▶ [Input rows]:
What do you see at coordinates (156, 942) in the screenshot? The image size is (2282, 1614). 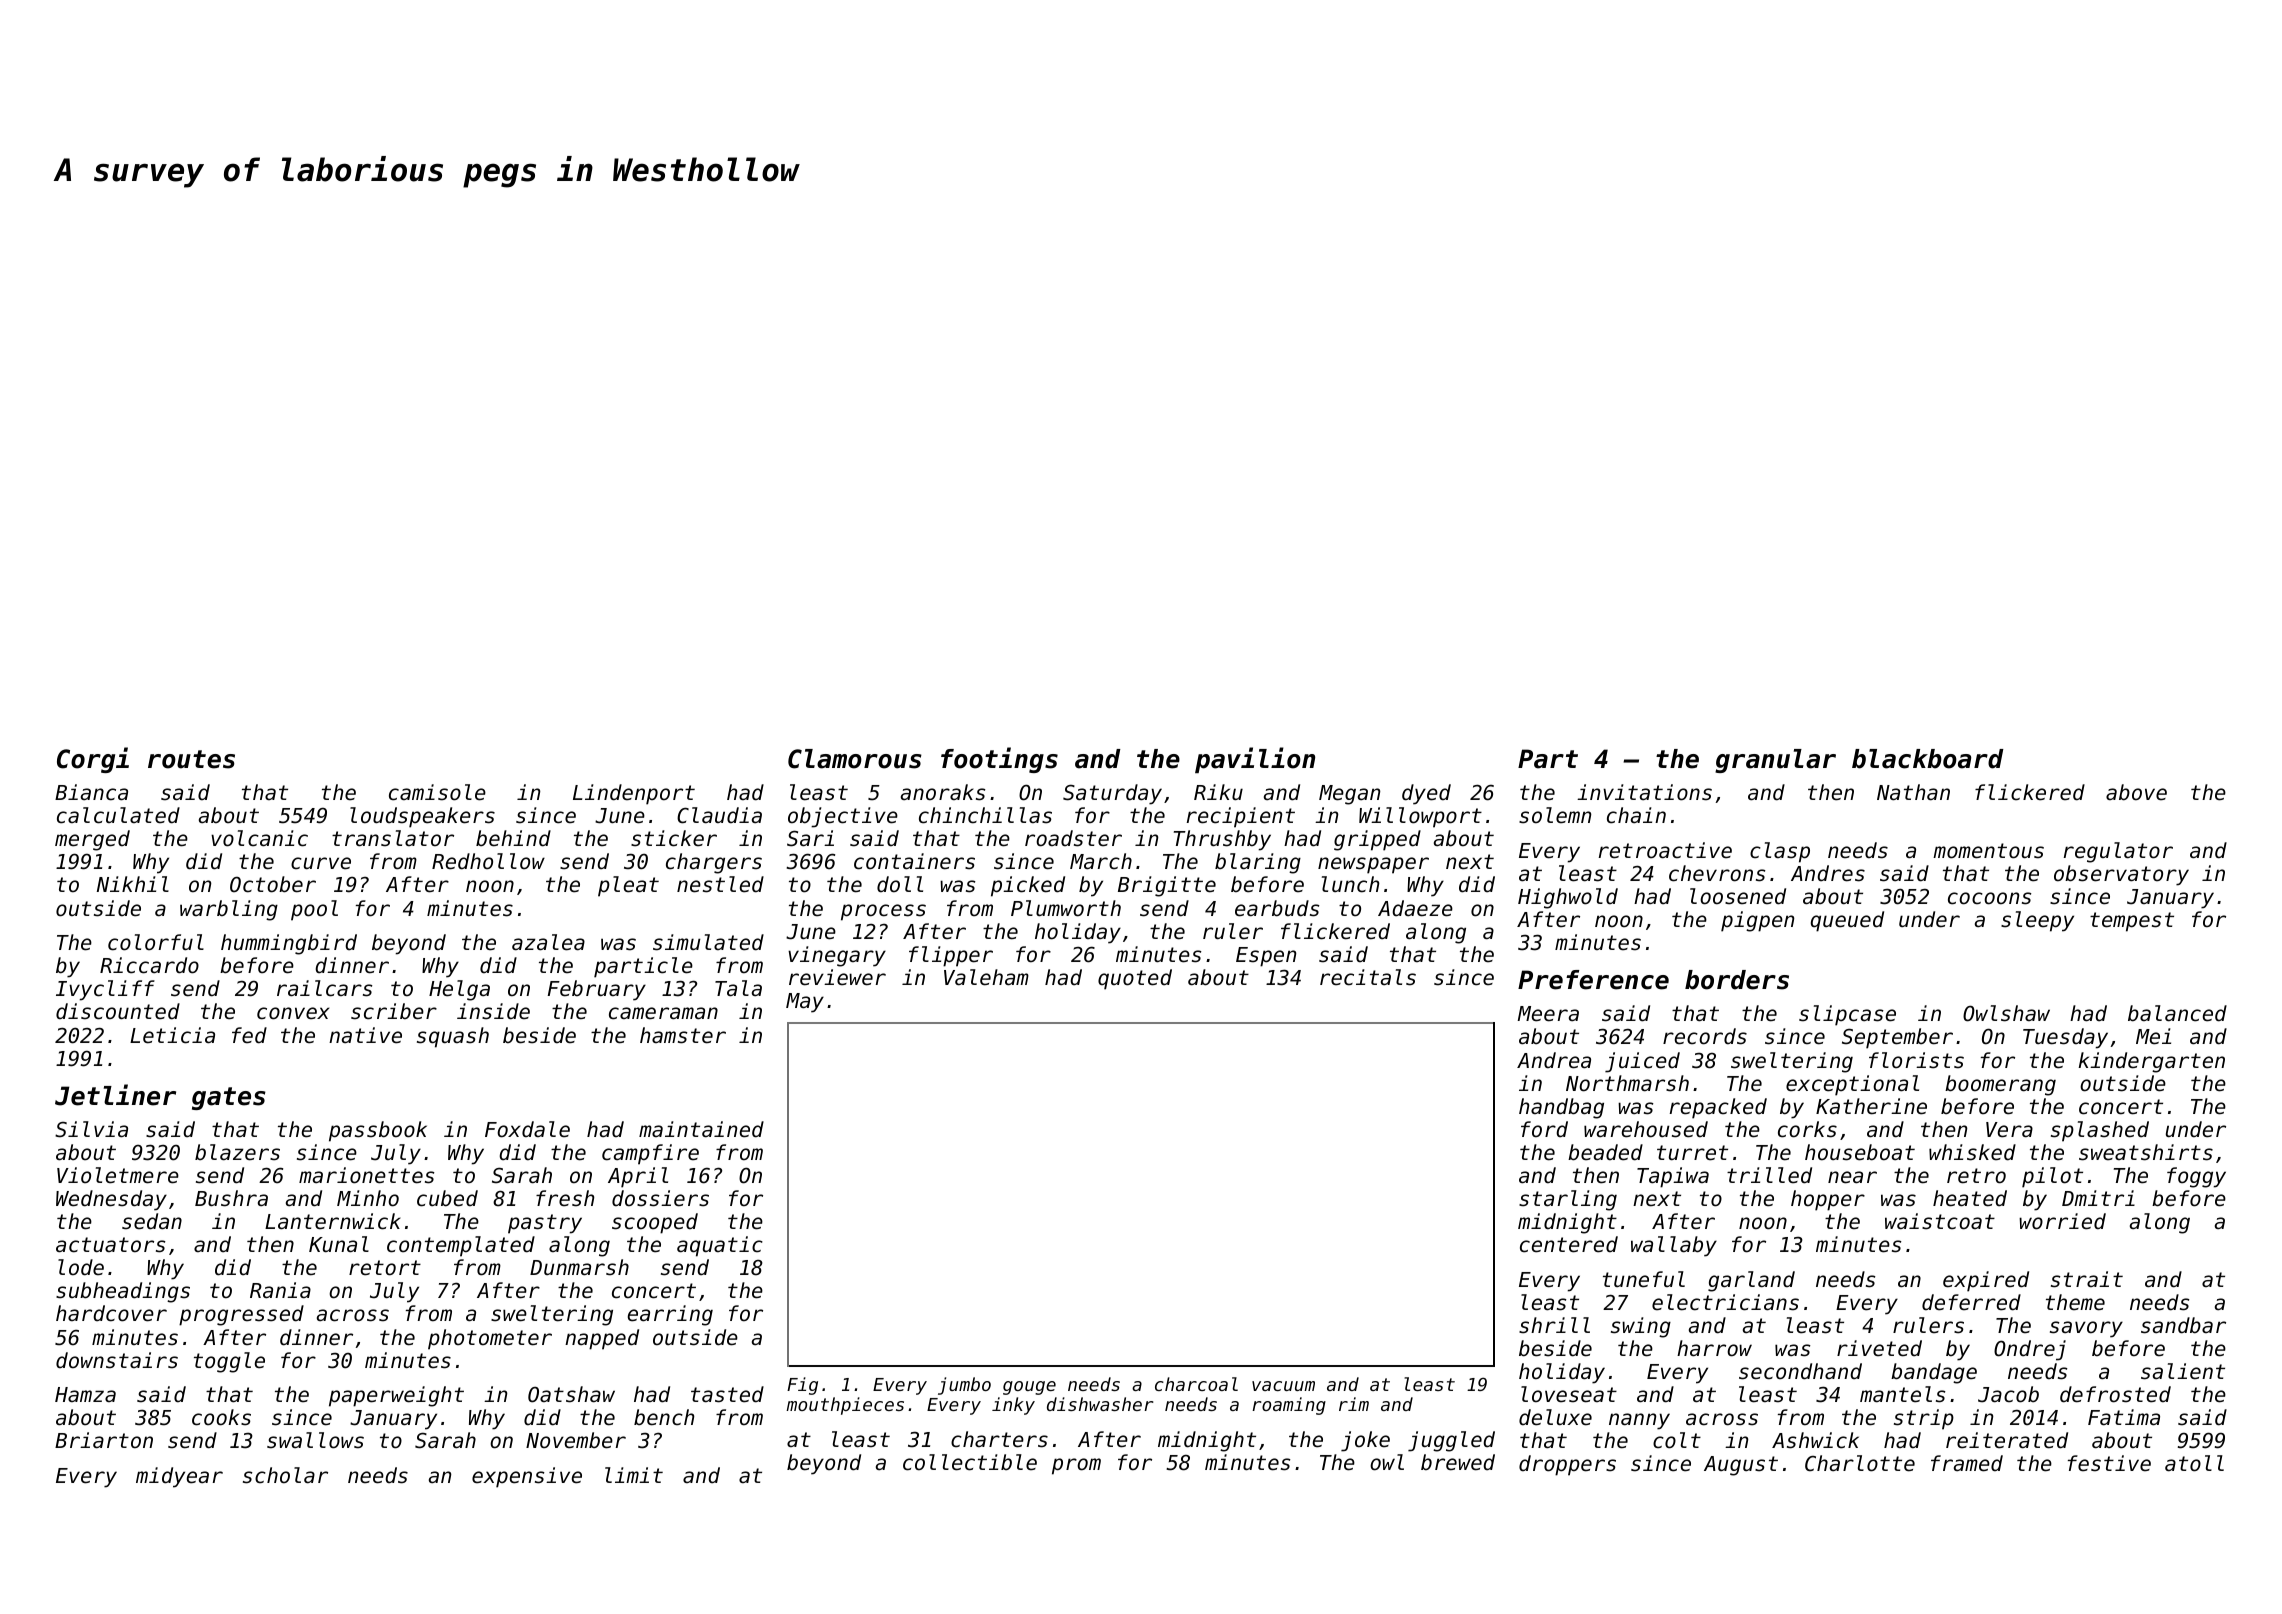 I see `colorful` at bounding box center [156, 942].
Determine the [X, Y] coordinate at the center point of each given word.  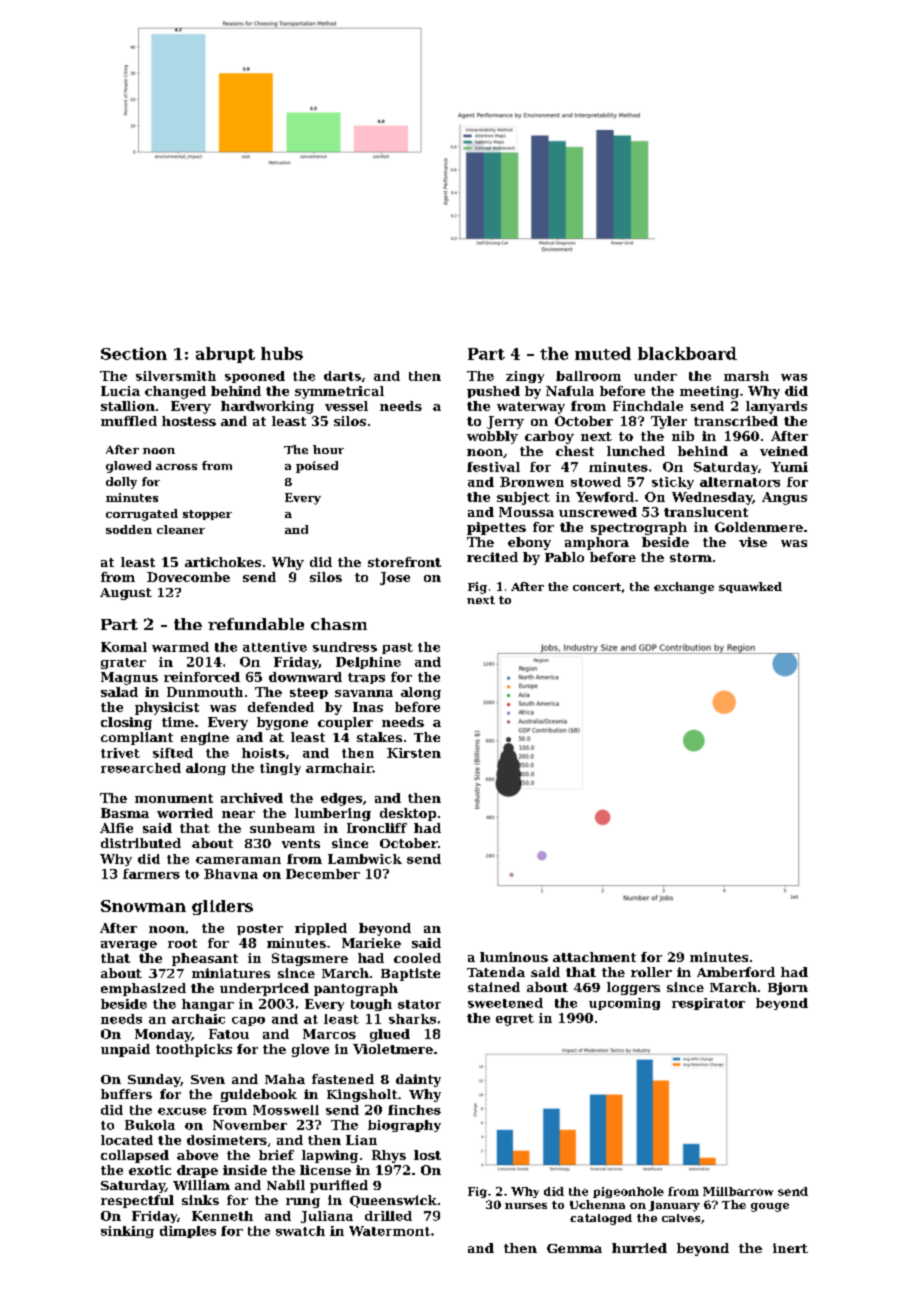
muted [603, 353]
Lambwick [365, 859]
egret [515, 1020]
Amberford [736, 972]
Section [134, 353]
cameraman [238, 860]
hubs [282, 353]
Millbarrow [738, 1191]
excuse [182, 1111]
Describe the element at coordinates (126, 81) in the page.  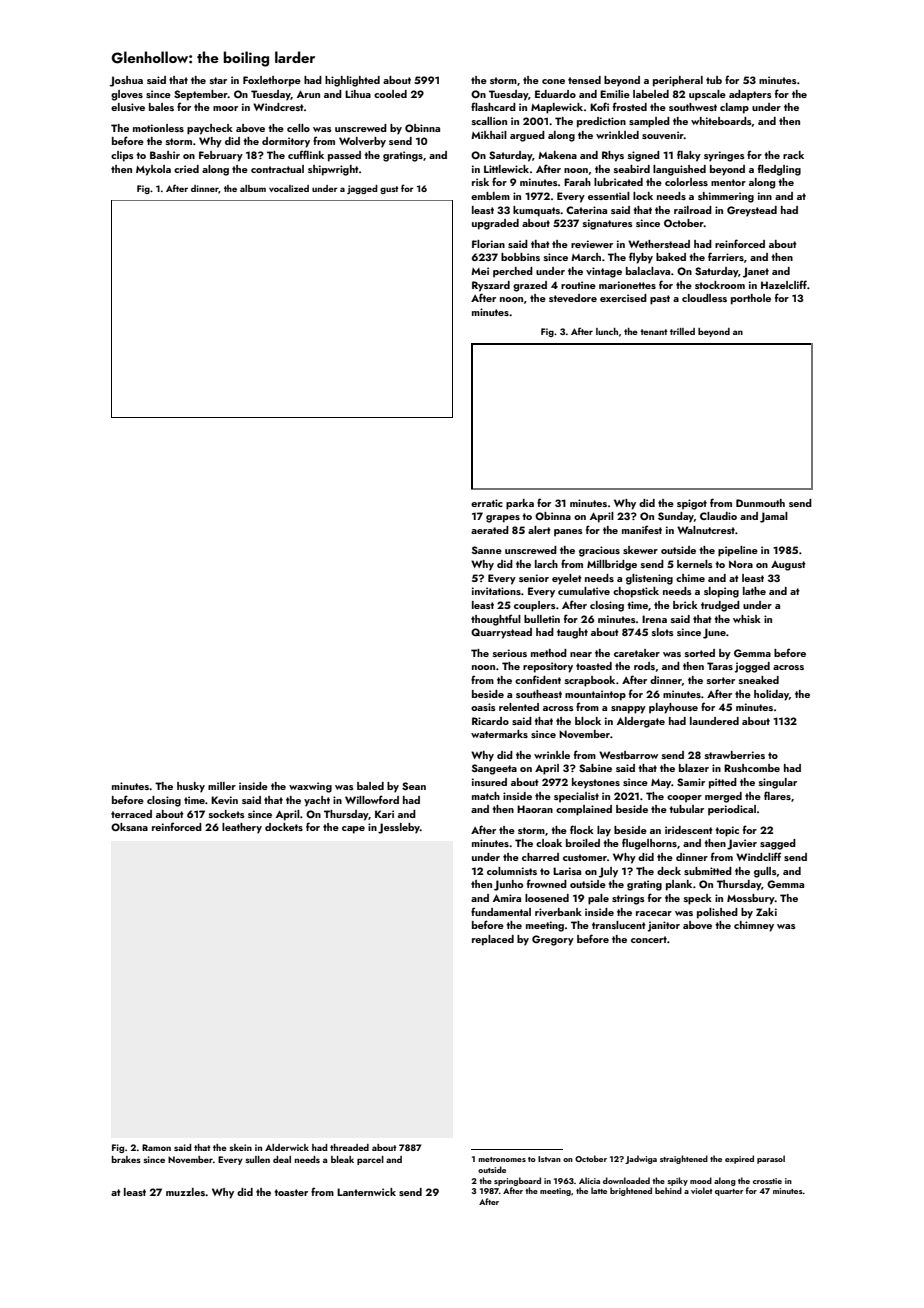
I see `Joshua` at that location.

▶ [Goal of the exercise]:
Rewrite the part of the items that opens with the line containing "egret [515, 1020]" and closes with the end of the items, replacing "Millbarrow" with "Millbrook" and leaving everything else unchanged. Omit the pictures from your answer.

▶ [Exercise answer]:
egret [515, 1020]
Amberford [736, 972]
Section [134, 353]
cameraman [238, 860]
hubs [282, 353]
Millbrook [738, 1191]
excuse [182, 1111]
Describe the element at coordinates (126, 81) in the page.  
I see `Joshua` at that location.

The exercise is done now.